SUPPLIED DATA:
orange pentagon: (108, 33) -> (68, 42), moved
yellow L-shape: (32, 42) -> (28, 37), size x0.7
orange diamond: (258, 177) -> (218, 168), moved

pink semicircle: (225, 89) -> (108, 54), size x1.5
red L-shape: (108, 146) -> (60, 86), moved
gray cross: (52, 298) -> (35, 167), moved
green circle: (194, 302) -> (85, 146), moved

...

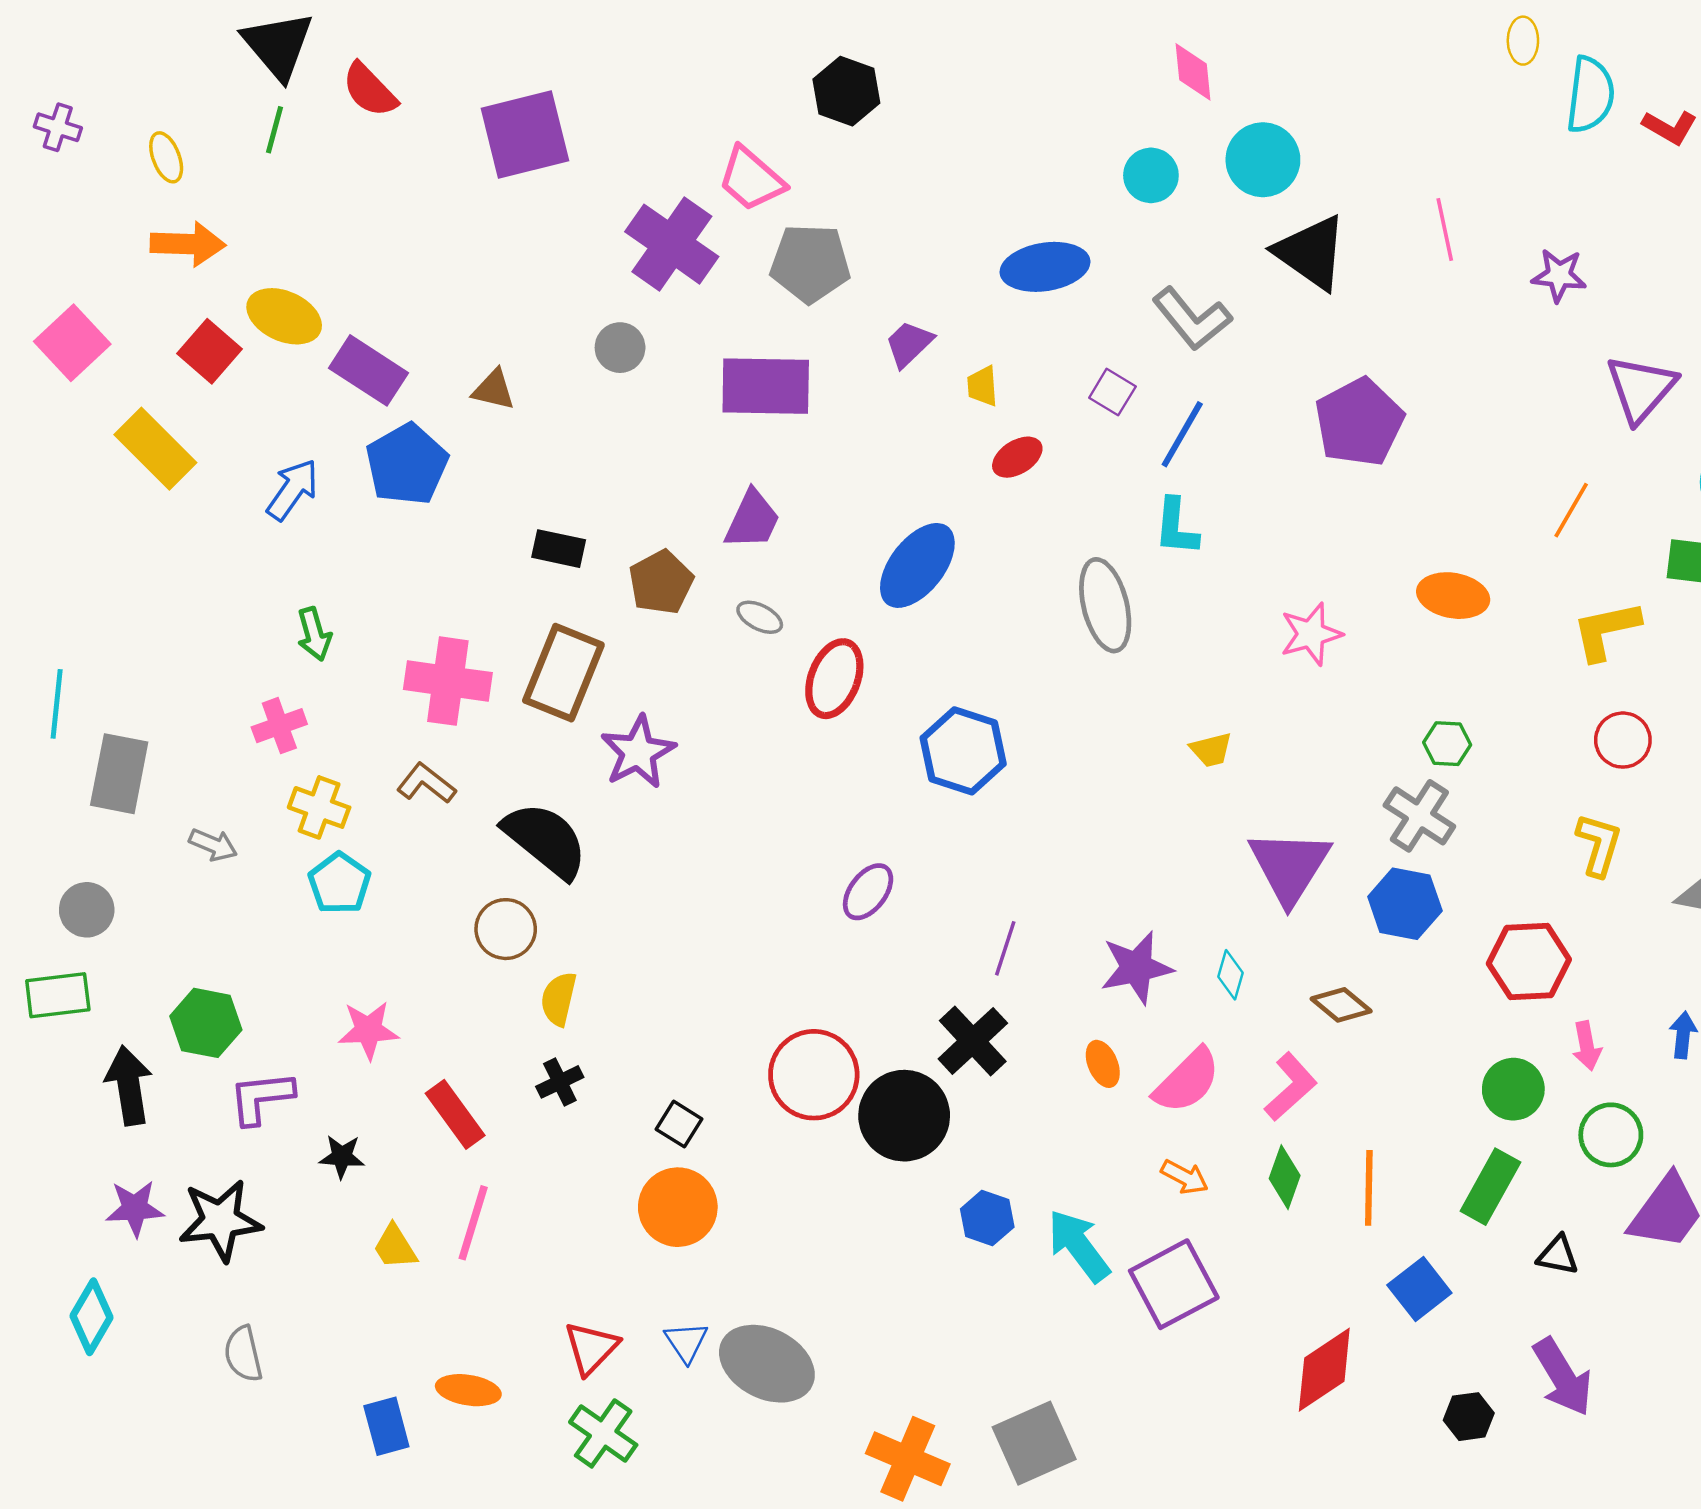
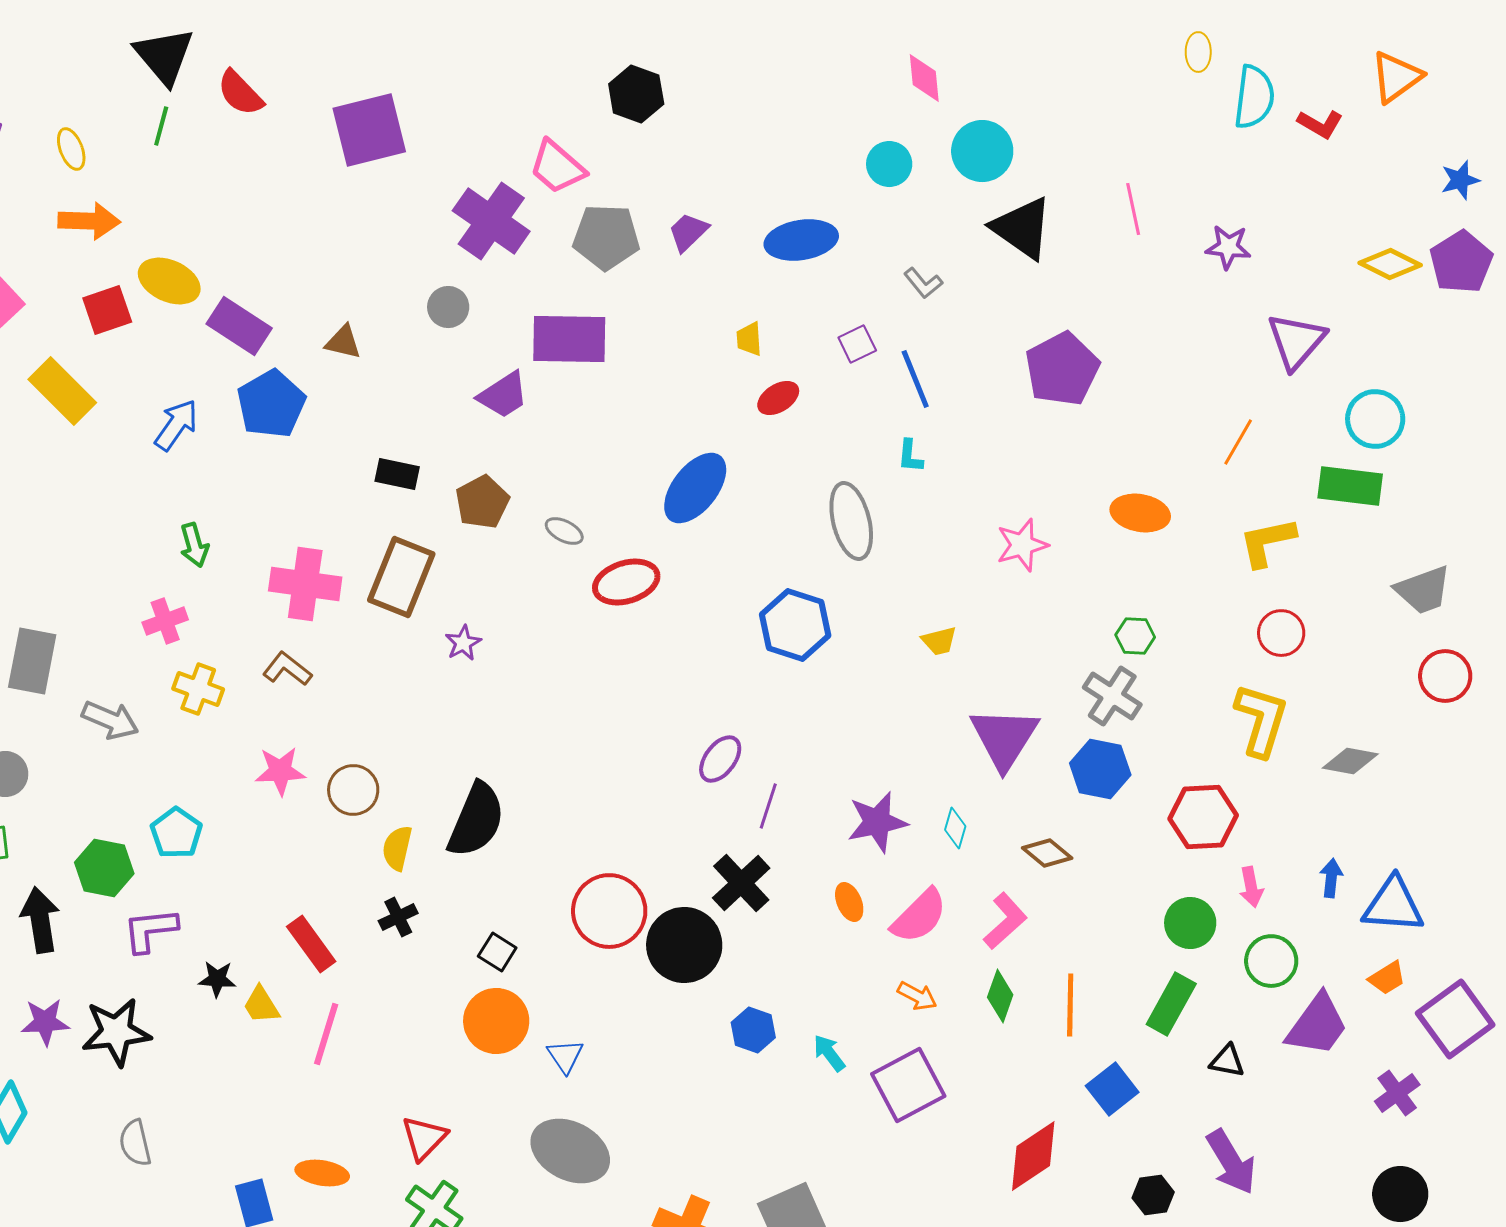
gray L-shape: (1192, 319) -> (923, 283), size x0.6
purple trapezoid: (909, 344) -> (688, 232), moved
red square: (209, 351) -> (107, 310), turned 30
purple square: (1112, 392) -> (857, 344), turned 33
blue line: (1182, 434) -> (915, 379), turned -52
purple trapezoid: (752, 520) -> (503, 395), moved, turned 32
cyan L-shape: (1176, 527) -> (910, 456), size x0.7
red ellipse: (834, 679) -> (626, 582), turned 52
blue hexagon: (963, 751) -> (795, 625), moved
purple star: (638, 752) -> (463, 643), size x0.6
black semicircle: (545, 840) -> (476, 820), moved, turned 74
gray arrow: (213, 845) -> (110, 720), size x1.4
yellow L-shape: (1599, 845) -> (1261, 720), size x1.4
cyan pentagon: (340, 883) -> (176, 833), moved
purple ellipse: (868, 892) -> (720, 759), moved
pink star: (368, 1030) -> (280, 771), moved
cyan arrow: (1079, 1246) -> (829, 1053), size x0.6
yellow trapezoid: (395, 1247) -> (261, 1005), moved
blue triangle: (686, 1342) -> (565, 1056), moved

ACTIVITY:
Each line in the material with "shape" in it must be reported.

RESPONSE:
yellow L-shape: (32, 42) -> (28, 37), size x0.7
red L-shape: (108, 146) -> (60, 86), moved
gray L-shape: (1192, 319) -> (923, 283), size x0.6
cyan L-shape: (1176, 527) -> (910, 456), size x0.7
yellow L-shape: (1599, 845) -> (1261, 720), size x1.4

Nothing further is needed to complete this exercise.